List every line of the material below that contains the string "positions", treating uppercase and lowercase letters as distinct.

<<<<

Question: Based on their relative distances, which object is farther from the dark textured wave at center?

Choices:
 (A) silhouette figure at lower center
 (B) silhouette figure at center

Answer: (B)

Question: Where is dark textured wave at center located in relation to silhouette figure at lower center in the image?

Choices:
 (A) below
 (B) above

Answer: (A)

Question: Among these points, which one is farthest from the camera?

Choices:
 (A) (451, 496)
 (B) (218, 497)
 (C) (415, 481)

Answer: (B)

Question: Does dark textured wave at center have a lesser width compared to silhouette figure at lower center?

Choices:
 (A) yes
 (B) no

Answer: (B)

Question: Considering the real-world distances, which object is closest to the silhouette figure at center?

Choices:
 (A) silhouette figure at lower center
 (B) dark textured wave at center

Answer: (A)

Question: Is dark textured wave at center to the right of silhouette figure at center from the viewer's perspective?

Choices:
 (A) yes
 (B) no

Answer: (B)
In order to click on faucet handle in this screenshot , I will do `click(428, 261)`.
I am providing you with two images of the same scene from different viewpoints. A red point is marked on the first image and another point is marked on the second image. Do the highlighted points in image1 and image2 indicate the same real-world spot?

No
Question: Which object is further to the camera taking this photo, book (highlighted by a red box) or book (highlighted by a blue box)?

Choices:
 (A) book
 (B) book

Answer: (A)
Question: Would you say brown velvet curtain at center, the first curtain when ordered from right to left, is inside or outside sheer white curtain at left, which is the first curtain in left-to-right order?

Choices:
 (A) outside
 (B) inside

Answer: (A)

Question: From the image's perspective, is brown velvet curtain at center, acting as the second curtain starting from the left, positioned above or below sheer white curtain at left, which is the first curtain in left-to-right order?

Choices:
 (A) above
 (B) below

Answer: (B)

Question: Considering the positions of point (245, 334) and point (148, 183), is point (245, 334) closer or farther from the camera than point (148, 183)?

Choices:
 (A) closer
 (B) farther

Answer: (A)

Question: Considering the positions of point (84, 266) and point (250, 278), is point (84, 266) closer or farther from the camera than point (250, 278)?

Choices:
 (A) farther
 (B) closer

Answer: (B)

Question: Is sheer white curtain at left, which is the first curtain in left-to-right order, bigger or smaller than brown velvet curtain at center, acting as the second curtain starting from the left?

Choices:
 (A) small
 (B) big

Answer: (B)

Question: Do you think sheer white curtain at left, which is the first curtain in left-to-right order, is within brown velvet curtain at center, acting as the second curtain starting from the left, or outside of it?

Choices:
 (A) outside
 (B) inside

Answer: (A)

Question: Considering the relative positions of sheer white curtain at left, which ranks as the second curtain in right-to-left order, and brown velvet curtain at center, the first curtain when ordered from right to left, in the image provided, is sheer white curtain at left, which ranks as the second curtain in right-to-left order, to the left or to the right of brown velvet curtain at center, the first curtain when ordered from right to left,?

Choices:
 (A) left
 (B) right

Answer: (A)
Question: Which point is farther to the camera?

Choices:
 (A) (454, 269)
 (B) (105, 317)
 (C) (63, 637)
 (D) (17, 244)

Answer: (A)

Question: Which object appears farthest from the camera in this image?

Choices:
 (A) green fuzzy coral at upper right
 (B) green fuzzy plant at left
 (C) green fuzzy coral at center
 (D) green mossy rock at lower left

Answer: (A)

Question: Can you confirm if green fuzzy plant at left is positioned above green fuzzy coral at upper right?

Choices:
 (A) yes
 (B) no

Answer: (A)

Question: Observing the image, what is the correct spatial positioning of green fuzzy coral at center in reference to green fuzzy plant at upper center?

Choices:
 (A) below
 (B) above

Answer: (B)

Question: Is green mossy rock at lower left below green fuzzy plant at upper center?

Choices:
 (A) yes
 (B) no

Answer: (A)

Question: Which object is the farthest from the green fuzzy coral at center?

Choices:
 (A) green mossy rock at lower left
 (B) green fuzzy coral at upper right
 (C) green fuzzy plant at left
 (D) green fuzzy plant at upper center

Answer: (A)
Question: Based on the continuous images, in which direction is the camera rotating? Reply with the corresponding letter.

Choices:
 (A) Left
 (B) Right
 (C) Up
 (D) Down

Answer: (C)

>>>>

• Exercise output
Question: Considering the positions of point (245, 334) and point (148, 183), is point (245, 334) closer or farther from the camera than point (148, 183)?
Question: Considering the positions of point (84, 266) and point (250, 278), is point (84, 266) closer or farther from the camera than point (250, 278)?
Question: Considering the relative positions of sheer white curtain at left, which ranks as the second curtain in right-to-left order, and brown velvet curtain at center, the first curtain when ordered from right to left, in the image provided, is sheer white curtain at left, which ranks as the second curtain in right-to-left order, to the left or to the right of brown velvet curtain at center, the first curtain when ordered from right to left,?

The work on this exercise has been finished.